▶ _What you have to do_
Reprint the lines below as they are, minus the pictures.

Start of Records to use

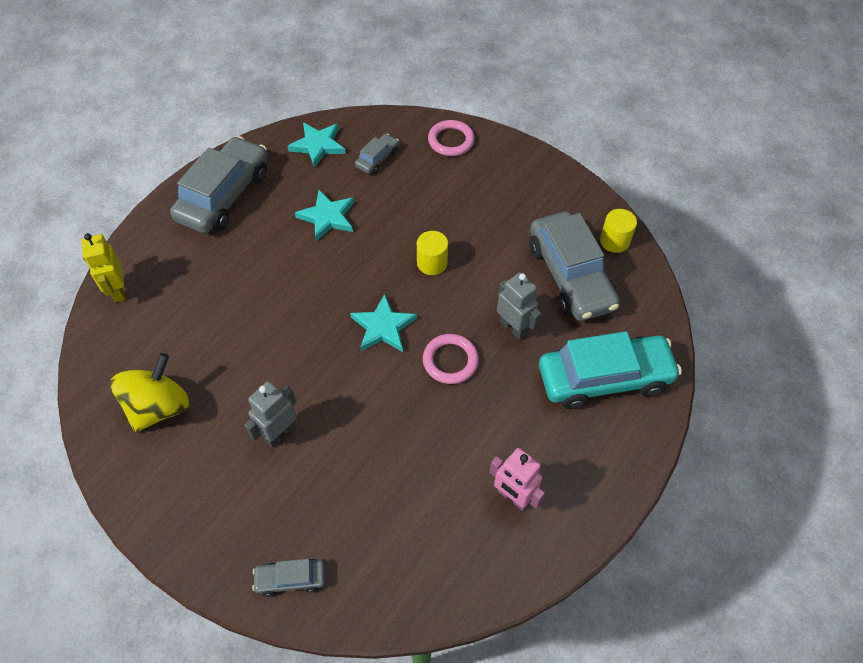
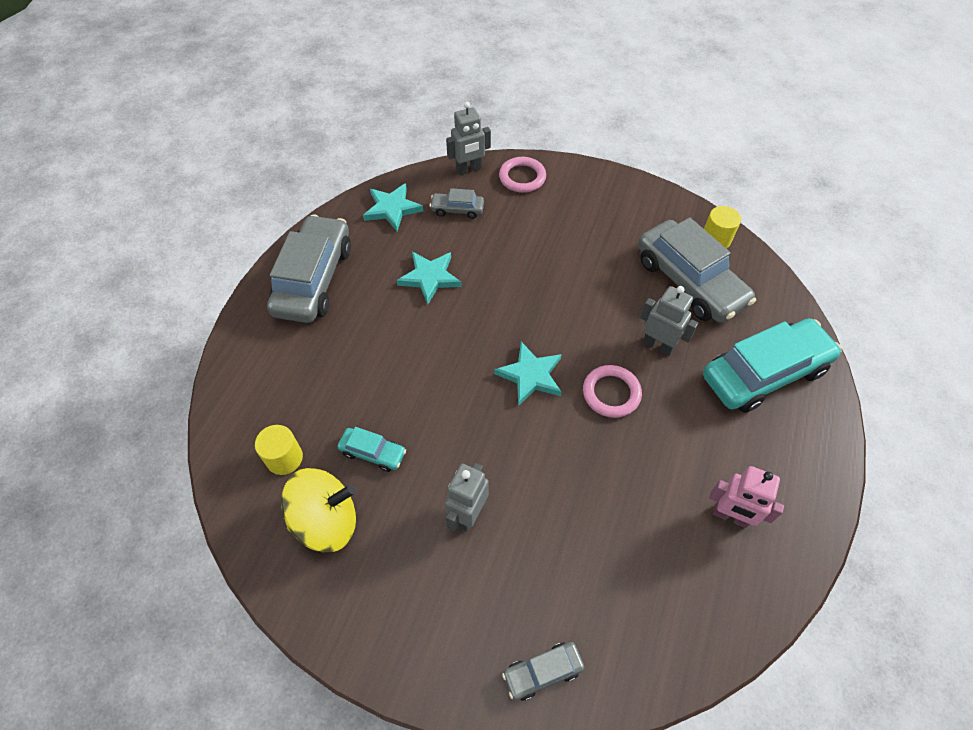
camera: 15 degrees left, 0 degrees up
yellow robot [81,233,126,303] -> none
yellow spinning top [110,353,189,432] -> yellow spinning top turned 60 degrees clockwise [281,468,356,552]
grey car [355,134,399,174] -> grey car turned 105 degrees counterclockwise [429,188,484,219]
yellow cylinder [417,231,448,275] -> yellow cylinder moved to [255,425,303,475]
none -> turquoise car [337,427,406,472]
none -> grey robot [446,102,491,175]

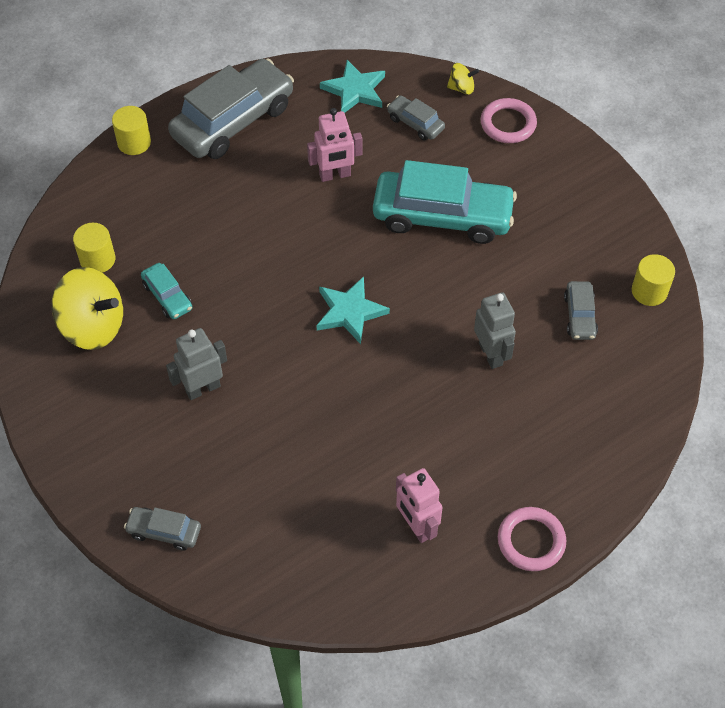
camera: 35 degrees right, 0 degrees up
turquoise star [396,252,462,304] -> pink robot [307,108,362,182]
grey robot [446,102,491,175] -> yellow spinning top [447,63,479,95]
pink ring [583,365,642,418] -> pink ring moved to [498,507,566,571]
grey car [638,217,756,323] -> grey car [564,281,598,340], size x0.46
turquoise car [703,318,842,413] -> turquoise car moved to [373,160,517,244]
none -> yellow cylinder [112,106,151,155]

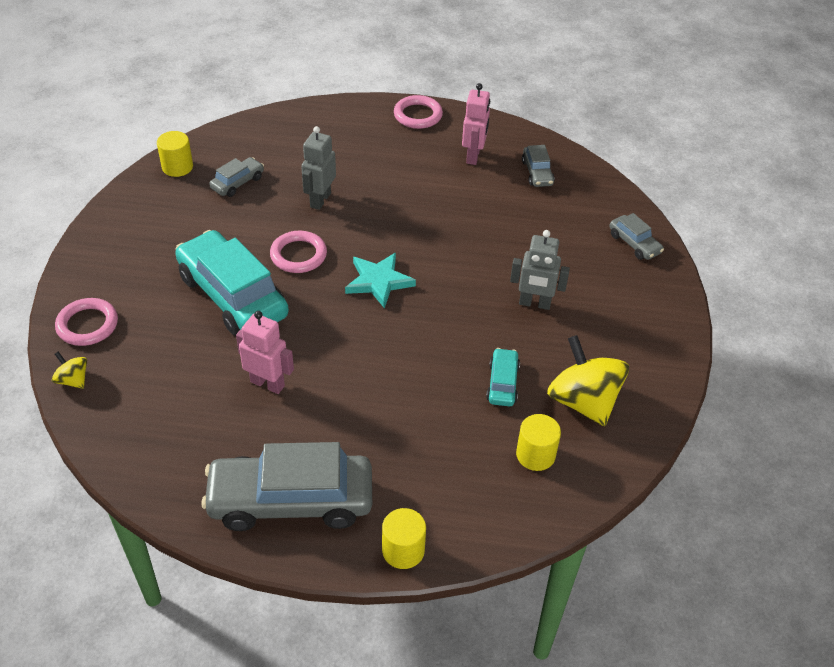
camera: 140 degrees left, 10 degrees down
turquoise star [320,60,385,113] -> none
grey car [387,95,445,140] -> grey car moved to [522,145,555,187]
none -> pink ring [270,231,327,273]

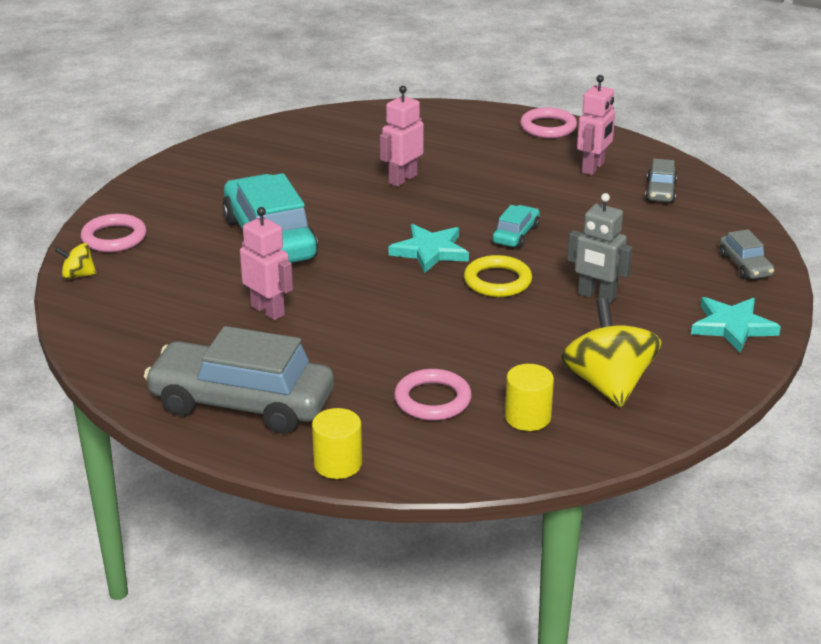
camera: 20 degrees right, 15 degrees down
yellow spinning top [52,352,87,389] -> yellow spinning top turned 60 degrees counterclockwise [55,243,97,279]
yellow cylinder [157,131,193,177] -> none
grey car [209,157,264,197] -> none
pink ring [270,231,327,273] -> pink ring moved to [394,369,472,420]
grey robot [301,126,336,210] -> pink robot [380,86,424,187]
turquoise car [486,348,520,406] -> turquoise car moved to [493,205,540,248]
none -> yellow ring [464,255,532,297]
none -> turquoise star [691,297,781,353]

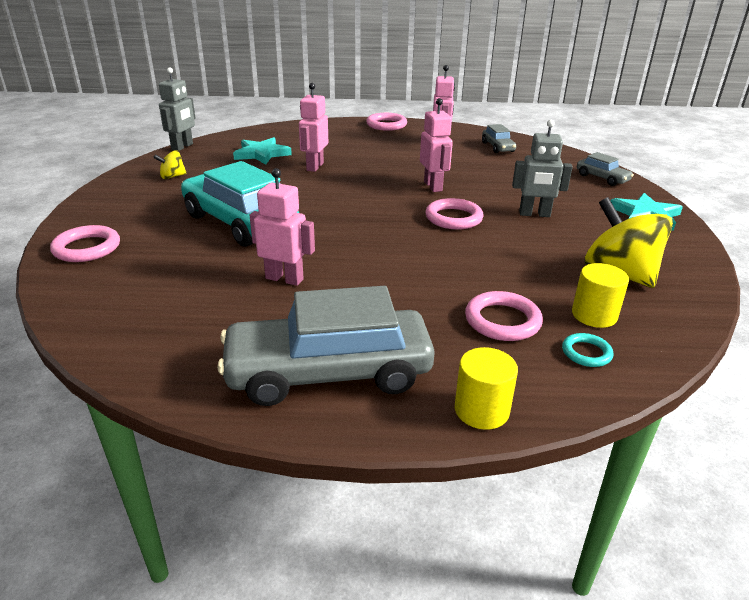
camera: 25 degrees left, 0 degrees up
yellow spinning top [55,243,97,279] -> yellow spinning top moved to [153,150,187,179]
turquoise star [389,224,469,274] -> turquoise star moved to [233,137,292,165]
yellow ring [464,255,532,297] -> pink ring [425,198,483,230]
turquoise car [493,205,540,248] -> pink robot [420,98,453,192]
none -> grey robot [159,67,196,151]
none -> turquoise ring [562,333,614,367]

End of Records to use

▶ _Response area_
camera: 15 degrees left, 0 degrees up
yellow robot [81,233,126,303] -> none
yellow spinning top [110,353,189,432] -> yellow spinning top turned 60 degrees clockwise [281,468,356,552]
grey car [355,134,399,174] -> grey car turned 105 degrees counterclockwise [429,188,484,219]
yellow cylinder [417,231,448,275] -> yellow cylinder moved to [255,425,303,475]
none -> turquoise car [337,427,406,472]
none -> grey robot [446,102,491,175]

camera: 35 degrees right, 0 degrees up
turquoise star [396,252,462,304] -> pink robot [307,108,362,182]
grey robot [446,102,491,175] -> yellow spinning top [447,63,479,95]
pink ring [583,365,642,418] -> pink ring moved to [498,507,566,571]
grey car [638,217,756,323] -> grey car [564,281,598,340], size x0.46
turquoise car [703,318,842,413] -> turquoise car moved to [373,160,517,244]
none -> yellow cylinder [112,106,151,155]

camera: 140 degrees left, 10 degrees down
turquoise star [320,60,385,113] -> none
grey car [387,95,445,140] -> grey car moved to [522,145,555,187]
none -> pink ring [270,231,327,273]

camera: 20 degrees right, 15 degrees down
yellow spinning top [52,352,87,389] -> yellow spinning top turned 60 degrees counterclockwise [55,243,97,279]
yellow cylinder [157,131,193,177] -> none
grey car [209,157,264,197] -> none
pink ring [270,231,327,273] -> pink ring moved to [394,369,472,420]
grey robot [301,126,336,210] -> pink robot [380,86,424,187]
turquoise car [486,348,520,406] -> turquoise car moved to [493,205,540,248]
none -> yellow ring [464,255,532,297]
none -> turquoise star [691,297,781,353]

camera: 25 degrees left, 0 degrees up
yellow spinning top [55,243,97,279] -> yellow spinning top moved to [153,150,187,179]
turquoise star [389,224,469,274] -> turquoise star moved to [233,137,292,165]
yellow ring [464,255,532,297] -> pink ring [425,198,483,230]
turquoise car [493,205,540,248] -> pink robot [420,98,453,192]
none -> grey robot [159,67,196,151]
none -> turquoise ring [562,333,614,367]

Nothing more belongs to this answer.